Search the material for the string "microSD" and copy each line where it occurs.
──────── THE DATA ────────
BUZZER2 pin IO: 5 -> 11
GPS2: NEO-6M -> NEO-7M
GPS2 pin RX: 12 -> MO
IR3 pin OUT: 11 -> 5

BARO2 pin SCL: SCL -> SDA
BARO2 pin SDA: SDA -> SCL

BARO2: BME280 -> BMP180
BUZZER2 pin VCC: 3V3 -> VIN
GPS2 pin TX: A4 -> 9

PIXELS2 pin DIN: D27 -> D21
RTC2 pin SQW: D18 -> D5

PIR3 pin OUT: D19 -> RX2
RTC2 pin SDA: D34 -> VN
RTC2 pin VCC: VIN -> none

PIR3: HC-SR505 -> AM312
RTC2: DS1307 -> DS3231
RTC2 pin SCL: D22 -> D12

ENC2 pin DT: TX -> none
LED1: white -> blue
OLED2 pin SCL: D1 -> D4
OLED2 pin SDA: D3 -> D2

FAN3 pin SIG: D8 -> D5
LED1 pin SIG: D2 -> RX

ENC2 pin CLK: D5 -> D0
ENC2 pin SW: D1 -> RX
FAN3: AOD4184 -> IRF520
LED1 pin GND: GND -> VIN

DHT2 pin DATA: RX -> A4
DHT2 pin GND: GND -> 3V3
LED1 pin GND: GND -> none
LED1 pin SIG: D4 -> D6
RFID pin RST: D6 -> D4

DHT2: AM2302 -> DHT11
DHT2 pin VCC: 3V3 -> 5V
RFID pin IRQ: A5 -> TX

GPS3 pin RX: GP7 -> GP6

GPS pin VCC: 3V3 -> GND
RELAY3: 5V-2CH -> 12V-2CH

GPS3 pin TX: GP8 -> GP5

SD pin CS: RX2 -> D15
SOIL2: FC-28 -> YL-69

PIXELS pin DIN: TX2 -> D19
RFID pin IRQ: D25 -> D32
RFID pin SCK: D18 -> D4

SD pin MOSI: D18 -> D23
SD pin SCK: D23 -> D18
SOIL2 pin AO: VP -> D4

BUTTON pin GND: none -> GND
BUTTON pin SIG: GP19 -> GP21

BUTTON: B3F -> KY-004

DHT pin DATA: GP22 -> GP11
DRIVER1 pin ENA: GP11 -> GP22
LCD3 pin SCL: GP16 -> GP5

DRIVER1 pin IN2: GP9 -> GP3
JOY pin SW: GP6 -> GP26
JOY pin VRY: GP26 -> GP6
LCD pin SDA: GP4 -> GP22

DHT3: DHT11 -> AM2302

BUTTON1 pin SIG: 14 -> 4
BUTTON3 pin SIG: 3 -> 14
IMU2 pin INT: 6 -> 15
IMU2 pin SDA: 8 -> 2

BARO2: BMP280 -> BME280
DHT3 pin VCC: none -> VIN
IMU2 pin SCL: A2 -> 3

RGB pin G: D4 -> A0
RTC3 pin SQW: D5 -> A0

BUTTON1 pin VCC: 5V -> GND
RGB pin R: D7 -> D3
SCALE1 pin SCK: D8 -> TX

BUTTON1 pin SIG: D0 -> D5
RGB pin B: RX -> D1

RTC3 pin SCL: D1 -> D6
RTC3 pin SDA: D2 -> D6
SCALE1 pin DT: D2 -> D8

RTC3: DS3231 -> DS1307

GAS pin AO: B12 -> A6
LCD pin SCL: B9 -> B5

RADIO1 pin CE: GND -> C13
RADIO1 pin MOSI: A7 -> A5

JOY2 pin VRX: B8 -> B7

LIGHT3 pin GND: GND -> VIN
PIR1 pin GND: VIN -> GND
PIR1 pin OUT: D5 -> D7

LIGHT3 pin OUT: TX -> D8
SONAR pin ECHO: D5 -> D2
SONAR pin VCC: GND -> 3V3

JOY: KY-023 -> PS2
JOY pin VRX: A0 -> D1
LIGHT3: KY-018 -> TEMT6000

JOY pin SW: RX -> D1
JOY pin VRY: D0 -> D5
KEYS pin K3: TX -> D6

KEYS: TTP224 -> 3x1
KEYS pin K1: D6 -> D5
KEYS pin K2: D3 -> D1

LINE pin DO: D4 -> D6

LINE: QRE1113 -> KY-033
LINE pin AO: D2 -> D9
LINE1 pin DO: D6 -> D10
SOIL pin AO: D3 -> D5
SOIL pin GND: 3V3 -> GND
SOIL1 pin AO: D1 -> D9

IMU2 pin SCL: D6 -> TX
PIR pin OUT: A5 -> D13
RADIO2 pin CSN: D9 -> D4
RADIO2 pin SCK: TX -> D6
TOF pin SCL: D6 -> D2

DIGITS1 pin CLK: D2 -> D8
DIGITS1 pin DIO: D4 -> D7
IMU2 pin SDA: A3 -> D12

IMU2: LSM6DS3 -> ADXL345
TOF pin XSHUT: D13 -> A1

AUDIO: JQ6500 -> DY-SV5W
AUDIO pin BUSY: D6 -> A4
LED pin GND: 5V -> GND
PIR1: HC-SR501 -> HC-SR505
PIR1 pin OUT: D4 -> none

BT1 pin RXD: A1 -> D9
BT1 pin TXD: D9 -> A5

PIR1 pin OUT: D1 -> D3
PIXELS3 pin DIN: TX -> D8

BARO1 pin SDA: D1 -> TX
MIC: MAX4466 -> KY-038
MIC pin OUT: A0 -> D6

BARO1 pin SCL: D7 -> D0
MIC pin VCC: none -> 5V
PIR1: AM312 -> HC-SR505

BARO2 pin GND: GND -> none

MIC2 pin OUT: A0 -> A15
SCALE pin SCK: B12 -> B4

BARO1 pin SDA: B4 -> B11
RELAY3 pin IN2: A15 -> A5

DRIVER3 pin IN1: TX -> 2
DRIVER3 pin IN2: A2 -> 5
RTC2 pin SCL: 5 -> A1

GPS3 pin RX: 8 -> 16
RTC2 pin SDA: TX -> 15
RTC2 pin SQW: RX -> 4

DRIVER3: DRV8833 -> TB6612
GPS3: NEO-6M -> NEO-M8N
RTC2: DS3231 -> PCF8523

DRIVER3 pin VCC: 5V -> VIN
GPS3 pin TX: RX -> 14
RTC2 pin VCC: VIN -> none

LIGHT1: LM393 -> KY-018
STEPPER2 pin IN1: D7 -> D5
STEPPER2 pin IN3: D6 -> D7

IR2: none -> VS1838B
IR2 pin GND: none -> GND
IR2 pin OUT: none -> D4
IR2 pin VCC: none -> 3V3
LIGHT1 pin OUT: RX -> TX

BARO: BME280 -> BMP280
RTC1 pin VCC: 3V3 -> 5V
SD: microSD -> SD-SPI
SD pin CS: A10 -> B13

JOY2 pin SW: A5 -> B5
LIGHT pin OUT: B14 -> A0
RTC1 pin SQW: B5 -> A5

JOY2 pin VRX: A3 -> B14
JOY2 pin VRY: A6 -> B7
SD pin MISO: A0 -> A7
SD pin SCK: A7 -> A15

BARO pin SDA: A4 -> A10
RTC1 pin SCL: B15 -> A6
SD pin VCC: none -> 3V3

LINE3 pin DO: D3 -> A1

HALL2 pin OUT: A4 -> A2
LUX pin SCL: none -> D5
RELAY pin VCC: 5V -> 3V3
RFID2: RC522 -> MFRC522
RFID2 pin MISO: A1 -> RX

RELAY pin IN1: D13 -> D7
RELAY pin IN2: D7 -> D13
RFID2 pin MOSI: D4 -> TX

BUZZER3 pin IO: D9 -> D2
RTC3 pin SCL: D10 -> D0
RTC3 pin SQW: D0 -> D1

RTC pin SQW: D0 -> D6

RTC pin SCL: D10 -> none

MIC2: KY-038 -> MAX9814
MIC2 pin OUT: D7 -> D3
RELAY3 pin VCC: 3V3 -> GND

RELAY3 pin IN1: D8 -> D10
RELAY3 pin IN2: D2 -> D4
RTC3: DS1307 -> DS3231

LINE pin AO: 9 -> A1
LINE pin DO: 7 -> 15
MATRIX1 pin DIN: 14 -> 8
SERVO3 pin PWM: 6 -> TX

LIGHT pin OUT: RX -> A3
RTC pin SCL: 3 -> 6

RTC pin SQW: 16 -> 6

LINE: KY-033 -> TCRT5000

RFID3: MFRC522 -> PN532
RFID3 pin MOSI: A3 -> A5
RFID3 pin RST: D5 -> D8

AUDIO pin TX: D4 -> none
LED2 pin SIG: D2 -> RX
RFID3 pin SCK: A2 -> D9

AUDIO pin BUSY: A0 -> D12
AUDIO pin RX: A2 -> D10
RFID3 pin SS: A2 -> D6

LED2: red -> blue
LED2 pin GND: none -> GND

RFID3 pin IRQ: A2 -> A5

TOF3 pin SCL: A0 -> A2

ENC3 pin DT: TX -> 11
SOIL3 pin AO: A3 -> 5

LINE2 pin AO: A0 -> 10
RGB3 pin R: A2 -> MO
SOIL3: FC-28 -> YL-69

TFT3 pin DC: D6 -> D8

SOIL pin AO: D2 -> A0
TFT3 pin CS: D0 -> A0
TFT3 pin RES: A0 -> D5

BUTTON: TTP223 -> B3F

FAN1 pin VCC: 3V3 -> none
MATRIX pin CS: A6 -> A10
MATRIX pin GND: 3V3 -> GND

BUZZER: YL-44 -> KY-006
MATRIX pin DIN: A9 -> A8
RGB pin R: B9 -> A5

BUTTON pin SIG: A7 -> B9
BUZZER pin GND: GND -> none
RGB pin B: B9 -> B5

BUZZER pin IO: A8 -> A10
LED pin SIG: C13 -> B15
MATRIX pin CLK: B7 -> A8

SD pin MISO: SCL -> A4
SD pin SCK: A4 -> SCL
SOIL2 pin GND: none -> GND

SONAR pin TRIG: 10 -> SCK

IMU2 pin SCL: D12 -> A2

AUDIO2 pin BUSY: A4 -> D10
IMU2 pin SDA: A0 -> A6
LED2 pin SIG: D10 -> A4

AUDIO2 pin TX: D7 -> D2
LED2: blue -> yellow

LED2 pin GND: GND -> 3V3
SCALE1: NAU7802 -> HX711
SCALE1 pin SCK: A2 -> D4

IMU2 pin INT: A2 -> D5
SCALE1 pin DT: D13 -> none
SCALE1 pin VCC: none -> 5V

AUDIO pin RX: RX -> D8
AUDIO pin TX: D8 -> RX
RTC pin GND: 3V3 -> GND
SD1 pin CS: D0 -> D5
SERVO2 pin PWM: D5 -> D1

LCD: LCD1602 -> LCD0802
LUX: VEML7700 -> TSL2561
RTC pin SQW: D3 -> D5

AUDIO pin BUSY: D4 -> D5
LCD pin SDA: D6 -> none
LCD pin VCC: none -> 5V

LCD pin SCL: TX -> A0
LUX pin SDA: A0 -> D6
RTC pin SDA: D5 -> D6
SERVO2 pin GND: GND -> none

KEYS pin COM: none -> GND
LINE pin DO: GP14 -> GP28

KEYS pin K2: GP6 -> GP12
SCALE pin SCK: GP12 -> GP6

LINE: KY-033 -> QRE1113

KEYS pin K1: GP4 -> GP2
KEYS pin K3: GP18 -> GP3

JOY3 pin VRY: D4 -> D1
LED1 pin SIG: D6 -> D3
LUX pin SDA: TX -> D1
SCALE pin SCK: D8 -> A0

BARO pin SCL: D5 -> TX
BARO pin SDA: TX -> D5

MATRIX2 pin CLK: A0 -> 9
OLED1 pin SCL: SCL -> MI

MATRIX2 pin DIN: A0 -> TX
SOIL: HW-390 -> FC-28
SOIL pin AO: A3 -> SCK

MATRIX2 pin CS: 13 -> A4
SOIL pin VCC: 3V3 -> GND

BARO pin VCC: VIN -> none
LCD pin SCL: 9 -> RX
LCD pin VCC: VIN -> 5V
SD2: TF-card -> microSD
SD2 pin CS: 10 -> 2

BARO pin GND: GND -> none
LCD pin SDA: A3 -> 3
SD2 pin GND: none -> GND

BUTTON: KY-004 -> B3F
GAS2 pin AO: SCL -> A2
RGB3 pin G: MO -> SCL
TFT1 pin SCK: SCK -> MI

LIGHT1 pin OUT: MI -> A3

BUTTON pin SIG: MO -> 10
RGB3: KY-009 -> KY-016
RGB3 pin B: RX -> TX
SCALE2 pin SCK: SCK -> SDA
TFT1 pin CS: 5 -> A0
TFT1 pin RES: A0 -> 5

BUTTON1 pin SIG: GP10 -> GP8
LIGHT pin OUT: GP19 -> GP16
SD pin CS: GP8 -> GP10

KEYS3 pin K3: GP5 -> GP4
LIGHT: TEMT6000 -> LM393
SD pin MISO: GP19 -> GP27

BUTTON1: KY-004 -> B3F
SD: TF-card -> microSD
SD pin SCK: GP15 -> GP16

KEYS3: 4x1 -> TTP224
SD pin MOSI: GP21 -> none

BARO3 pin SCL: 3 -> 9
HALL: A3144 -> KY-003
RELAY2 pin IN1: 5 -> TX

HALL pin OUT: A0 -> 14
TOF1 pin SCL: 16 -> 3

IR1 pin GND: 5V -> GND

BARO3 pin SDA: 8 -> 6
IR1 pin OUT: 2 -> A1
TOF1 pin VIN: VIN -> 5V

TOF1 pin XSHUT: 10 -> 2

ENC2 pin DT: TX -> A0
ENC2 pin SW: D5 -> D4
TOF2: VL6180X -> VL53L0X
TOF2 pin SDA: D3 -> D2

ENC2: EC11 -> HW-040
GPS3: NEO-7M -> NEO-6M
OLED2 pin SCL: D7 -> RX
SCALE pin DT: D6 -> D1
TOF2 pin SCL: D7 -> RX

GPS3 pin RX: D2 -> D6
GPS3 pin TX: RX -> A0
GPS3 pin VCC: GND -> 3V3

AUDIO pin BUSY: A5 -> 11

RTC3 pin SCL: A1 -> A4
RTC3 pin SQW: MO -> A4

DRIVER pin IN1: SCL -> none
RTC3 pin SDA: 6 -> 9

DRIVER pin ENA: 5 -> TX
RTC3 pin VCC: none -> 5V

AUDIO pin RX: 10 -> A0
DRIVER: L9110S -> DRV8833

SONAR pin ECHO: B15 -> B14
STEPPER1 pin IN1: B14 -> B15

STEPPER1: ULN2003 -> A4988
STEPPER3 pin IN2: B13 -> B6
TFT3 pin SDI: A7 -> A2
────────
**SOLUTION BELOW**
SD: microSD -> SD-SPI
SD2: TF-card -> microSD
SD: TF-card -> microSD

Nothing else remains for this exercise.